━━━━━ DATA EXTRACT
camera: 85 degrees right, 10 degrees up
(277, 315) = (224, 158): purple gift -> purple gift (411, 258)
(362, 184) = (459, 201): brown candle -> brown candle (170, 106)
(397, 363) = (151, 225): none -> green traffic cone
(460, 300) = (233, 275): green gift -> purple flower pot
━━━━━━━━━━
━━━━━ DATA EXTRACT
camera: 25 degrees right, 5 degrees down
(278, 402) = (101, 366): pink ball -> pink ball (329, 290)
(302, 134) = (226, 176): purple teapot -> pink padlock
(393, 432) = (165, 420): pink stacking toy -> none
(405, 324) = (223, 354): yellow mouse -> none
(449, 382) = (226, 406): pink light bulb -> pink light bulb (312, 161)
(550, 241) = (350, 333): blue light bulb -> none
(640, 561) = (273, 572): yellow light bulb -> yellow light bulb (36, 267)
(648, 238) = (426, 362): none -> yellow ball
━━━━━━━━━━
| TASK DETAILS |
If a line above holds the string "right", copy it out.

| RESULT FOR THIS EXERCISE |
camera: 85 degrees right, 10 degrees up
camera: 25 degrees right, 5 degrees down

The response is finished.